**Material provided**
:::

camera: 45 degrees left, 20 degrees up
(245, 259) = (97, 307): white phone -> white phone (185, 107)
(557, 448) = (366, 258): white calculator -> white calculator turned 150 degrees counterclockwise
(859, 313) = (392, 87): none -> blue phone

:::

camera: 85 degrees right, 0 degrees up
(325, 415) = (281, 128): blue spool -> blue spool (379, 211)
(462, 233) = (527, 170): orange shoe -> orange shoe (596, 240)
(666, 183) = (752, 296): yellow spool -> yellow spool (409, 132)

:::

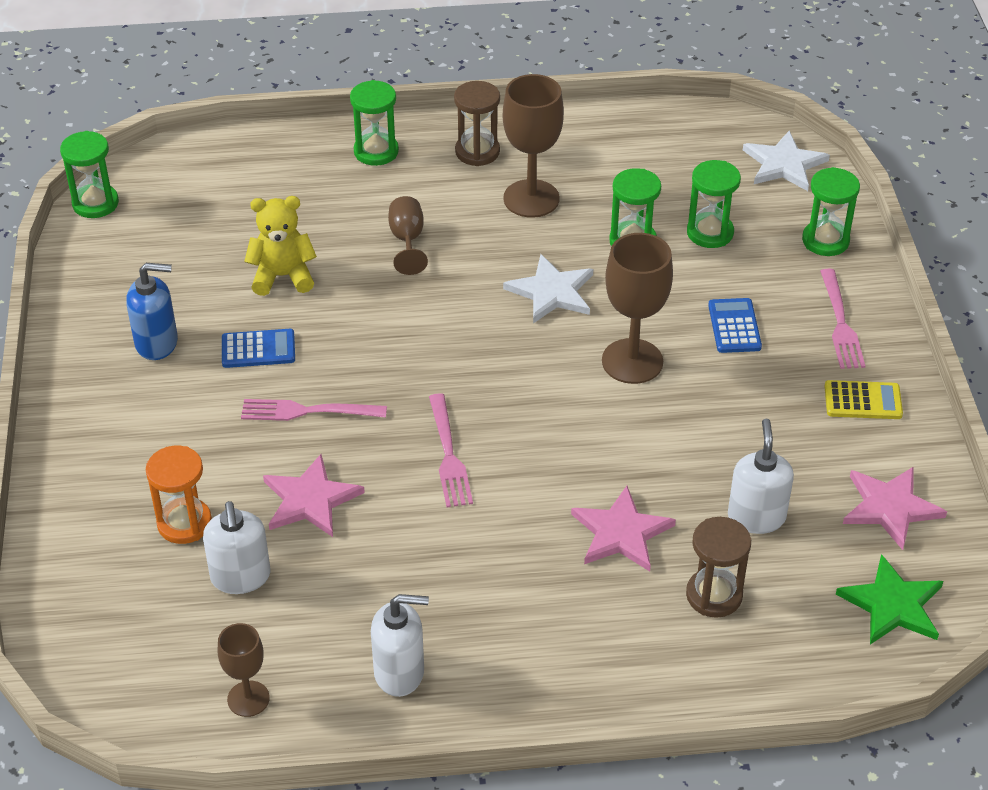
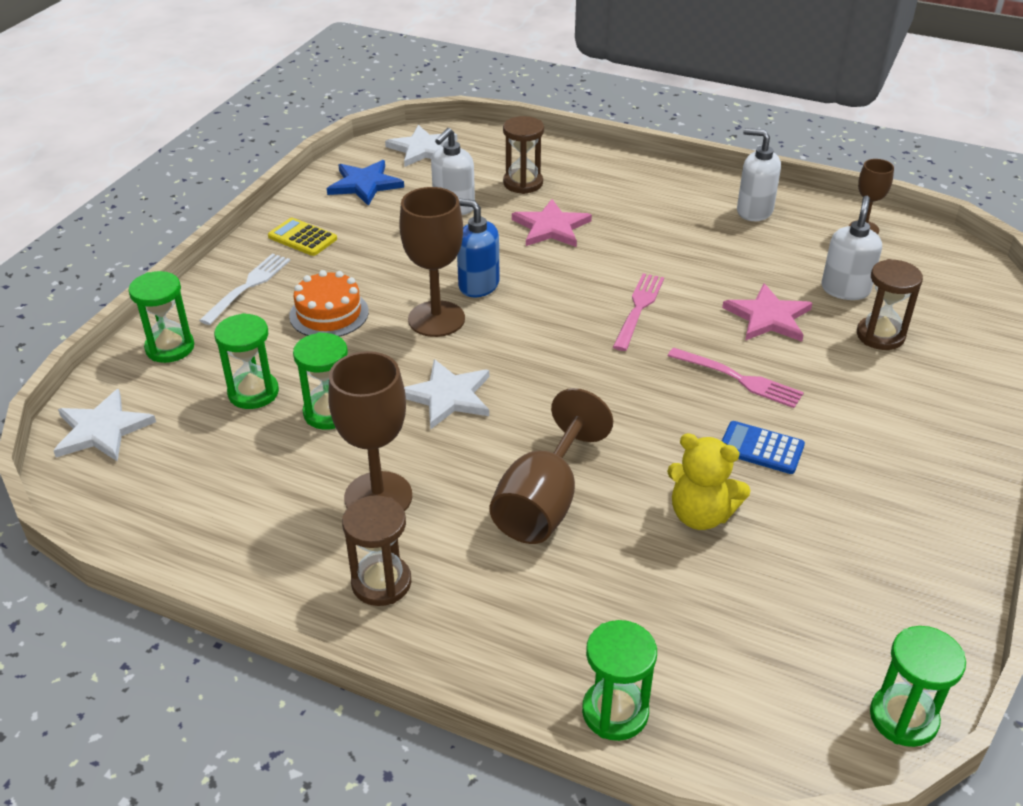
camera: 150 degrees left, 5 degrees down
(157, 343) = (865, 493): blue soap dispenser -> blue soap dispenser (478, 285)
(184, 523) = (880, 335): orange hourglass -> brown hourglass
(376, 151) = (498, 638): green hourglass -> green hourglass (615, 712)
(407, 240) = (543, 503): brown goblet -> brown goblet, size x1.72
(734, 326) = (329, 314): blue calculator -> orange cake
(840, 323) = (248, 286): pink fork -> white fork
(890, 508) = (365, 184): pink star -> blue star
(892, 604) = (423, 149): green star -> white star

:::

**Exercise description**
Copy the lines of the data above exactly as written, beginning with the line containing "(245, 259) = (97, 307): white" and ending with the line containing "(859, 313) = (392, 87): none -> blue phone", and leave out all other lines.

**Answer for this exercise**
(245, 259) = (97, 307): white phone -> white phone (185, 107)
(557, 448) = (366, 258): white calculator -> white calculator turned 150 degrees counterclockwise
(859, 313) = (392, 87): none -> blue phone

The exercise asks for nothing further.